Copy all lines holding the word "VLOAD" from the entries.

Change listing data
+---+

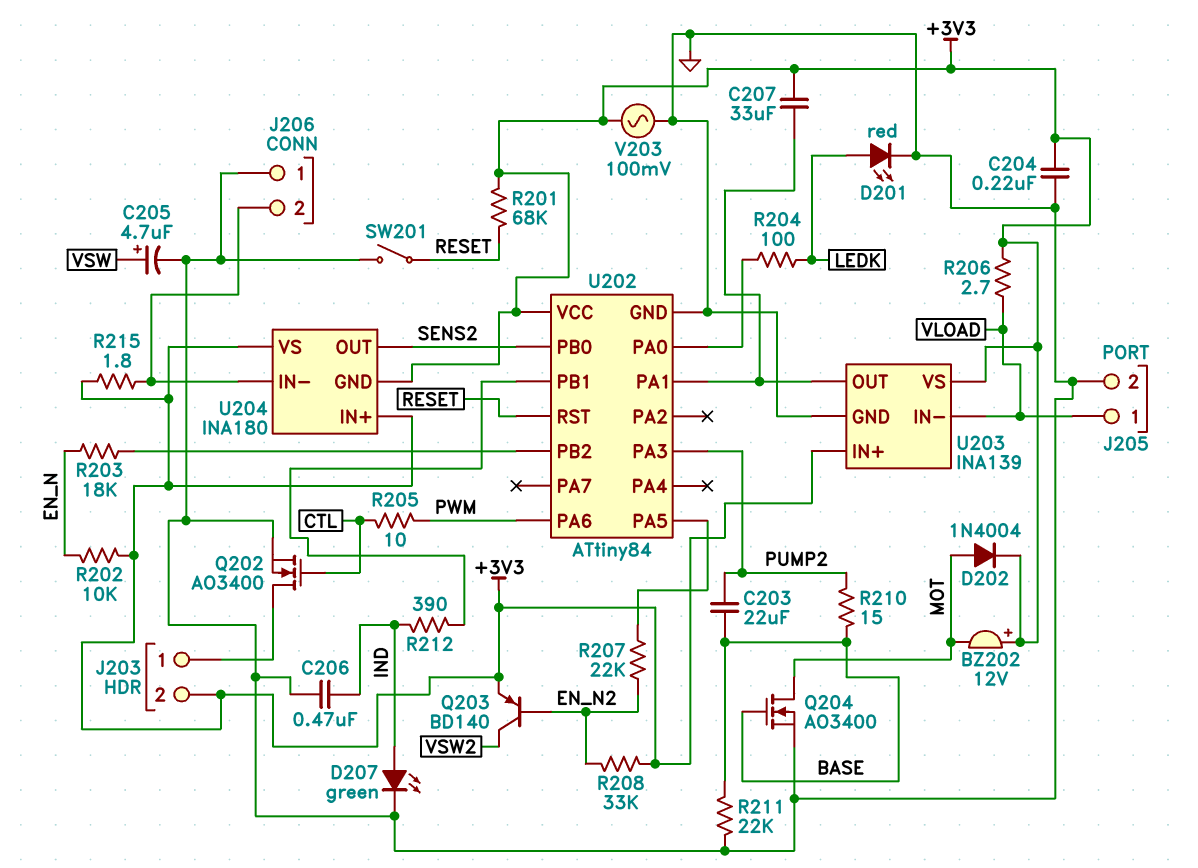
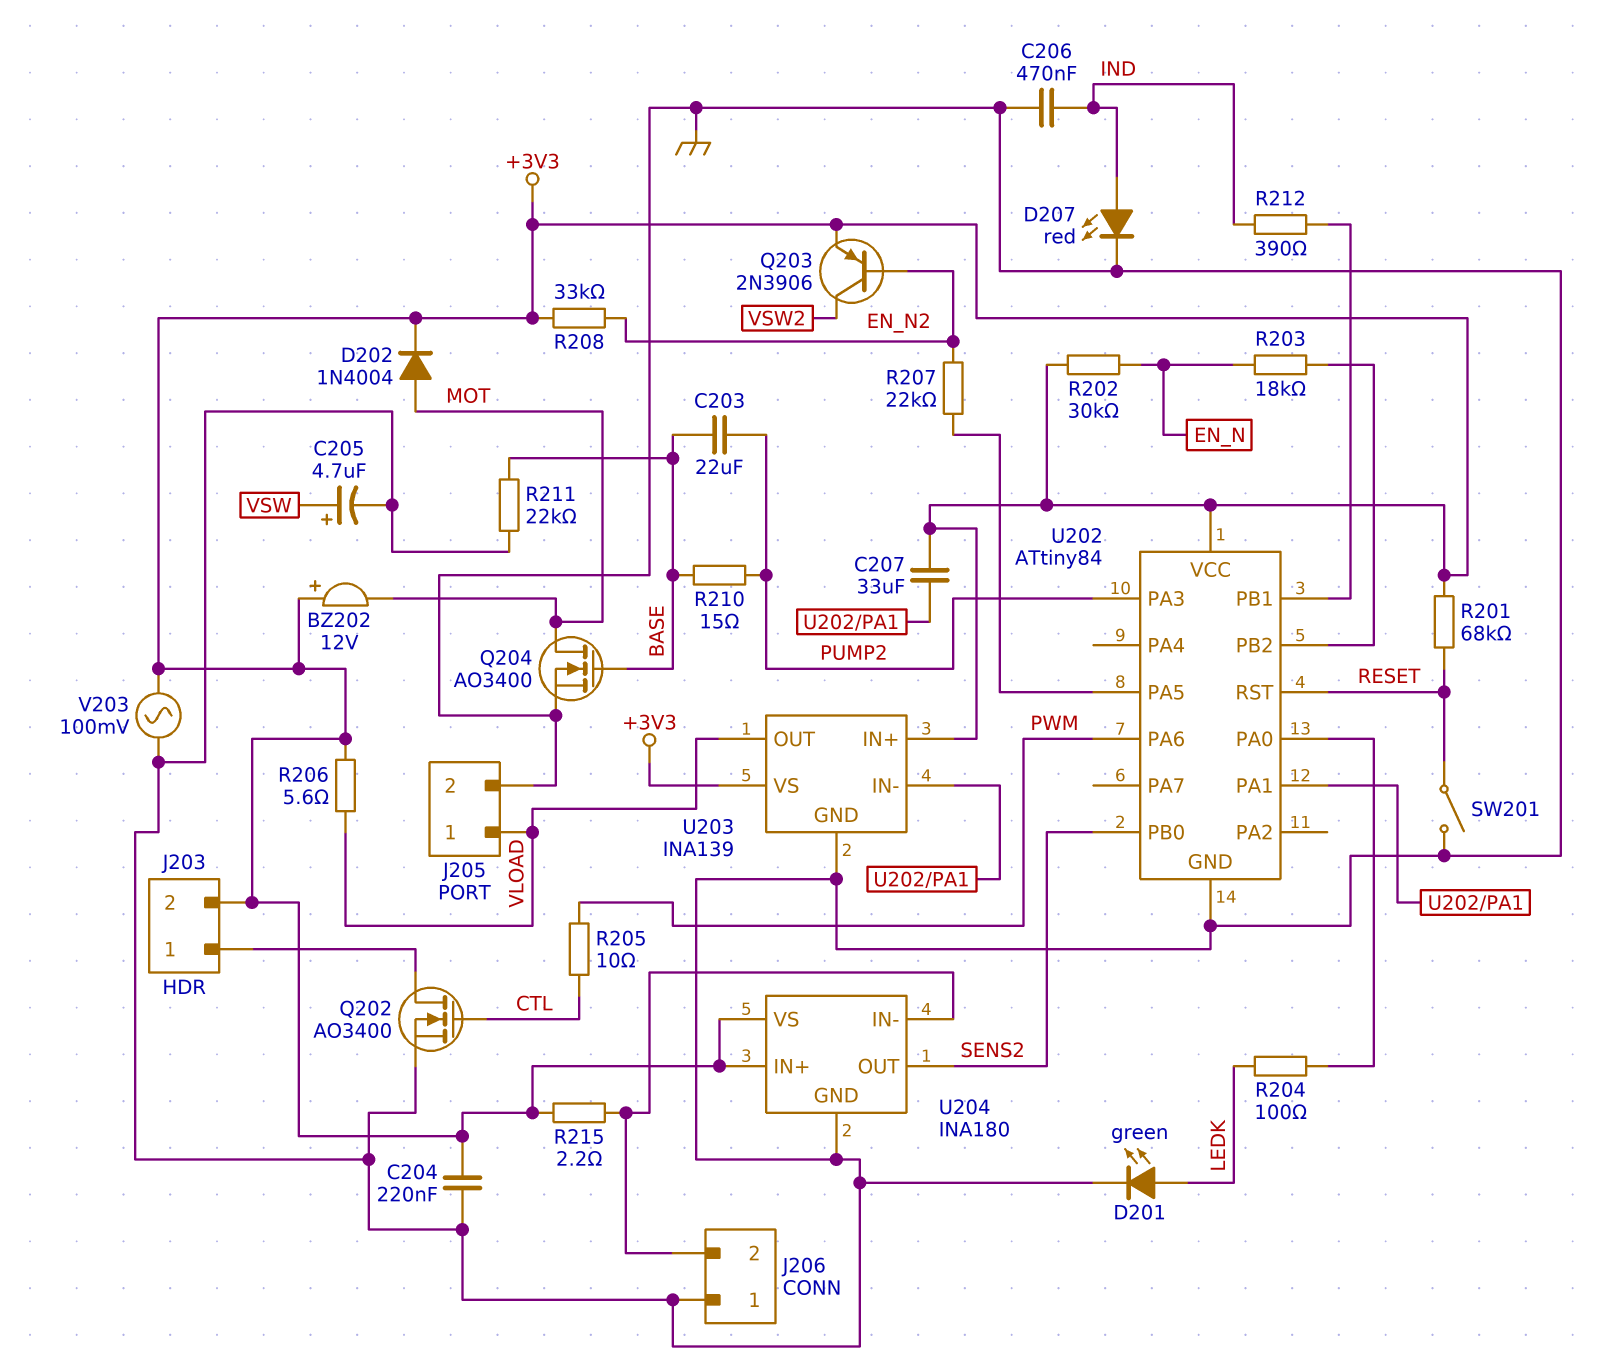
D201: LED red (A LEDK, K GND) -> LED green (A LEDK, K GND)
D207: LED green (A IND, K GND) -> LED red (A IND, K GND)
Q203: PNP BD140 (B EN_N2, C VSW2, E +3V3) -> PNP 2N3906 (B EN_N2, C VSW2, E +3V3)
R202: 10k (+3V3, EN_N) -> 30k (+3V3, EN_N)
R206: 2.7 (+3V3, VLOAD) -> 5.6 (+3V3, VLOAD)
R215: 1.8 (+3V3, J206/2) -> 2.2 (+3V3, J206/2)
U203 pin IN-: VLOAD -> U202/PA1
U203 pin OUT: U202/PA1 -> VLOAD
U204 pin GND: +3V3 -> GND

+---+

* Solution for this problem
R206: 2.7 (+3V3, VLOAD) -> 5.6 (+3V3, VLOAD)
U203 pin IN-: VLOAD -> U202/PA1
U203 pin OUT: U202/PA1 -> VLOAD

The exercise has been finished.